SOAL SINGKAT:
Tulis ulang semua entri di bawah ini dengan mengganti "word" menjadi "term", tanpa mengubah bagian lainnya. Gambarnya tidak usah dimasukkan ke jawaban.

ENTRI SUMBER:
_ _ _ _ _
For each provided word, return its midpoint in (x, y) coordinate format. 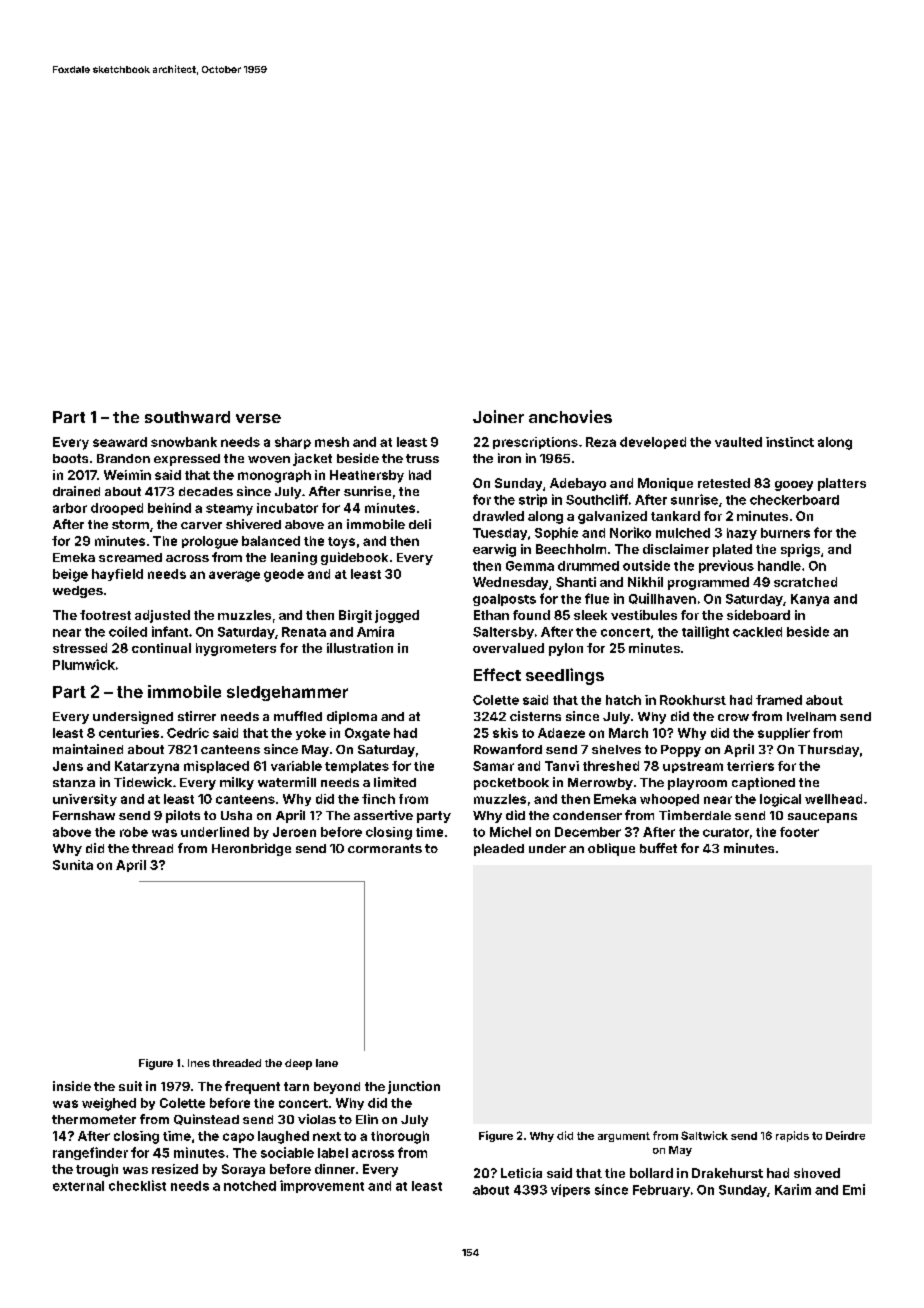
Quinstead (206, 1119)
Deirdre (845, 1135)
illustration (360, 648)
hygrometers (236, 649)
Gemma (530, 566)
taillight (705, 632)
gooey (794, 486)
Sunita (73, 865)
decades (206, 491)
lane (327, 1063)
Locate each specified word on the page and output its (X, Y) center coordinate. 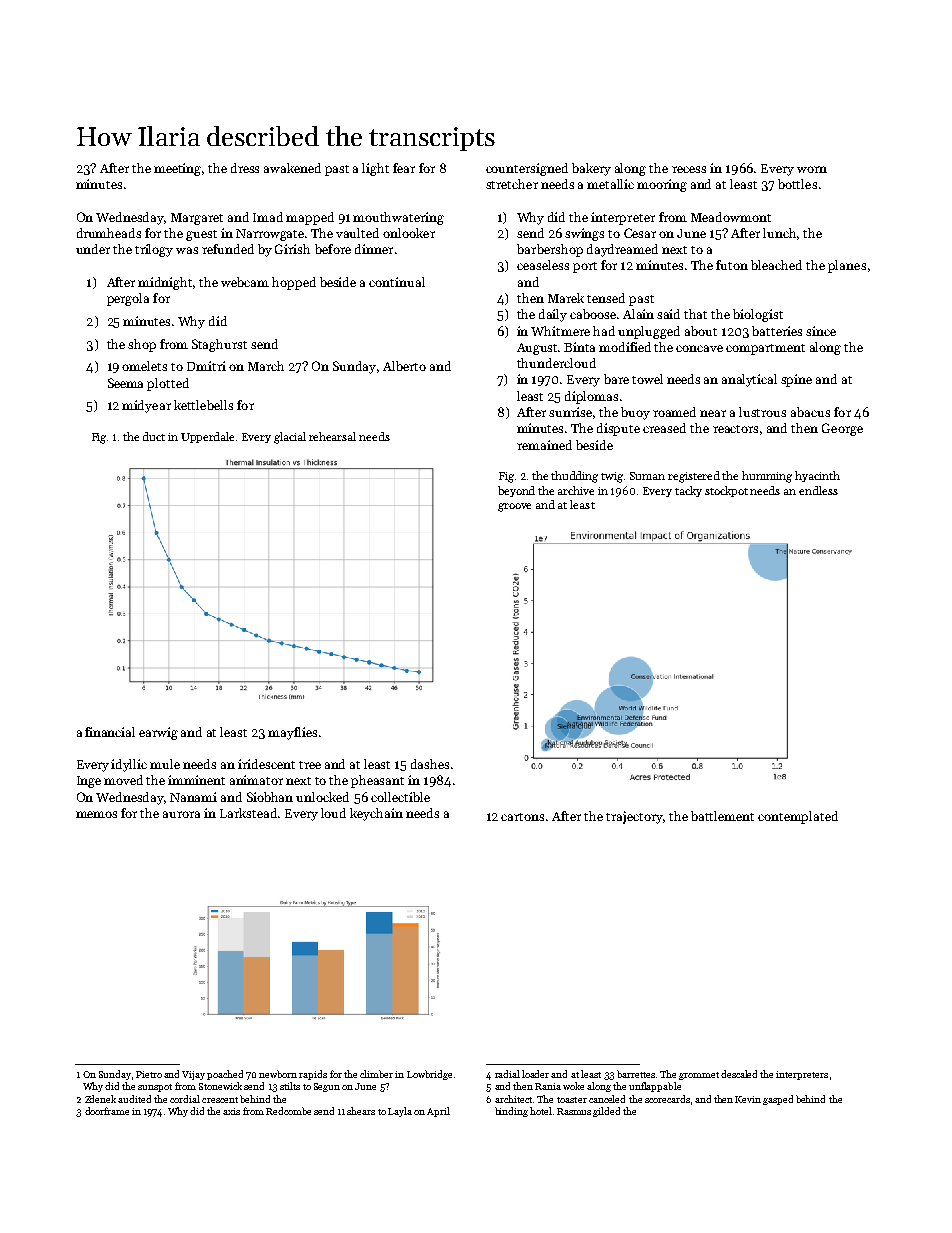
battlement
_ _ _ _ _
JAWABANNYA:
For each provided term, return its midpoint in (x, y) coordinate format. 
Quinstead (206, 1119)
Deirdre (845, 1135)
illustration (360, 648)
hygrometers (236, 649)
Gemma (530, 566)
taillight (705, 632)
gooey (794, 486)
Sunita (73, 865)
decades (206, 491)
lane (327, 1063)
Locate each specified term on the page and output its (X, Y) center coordinate. 
battlement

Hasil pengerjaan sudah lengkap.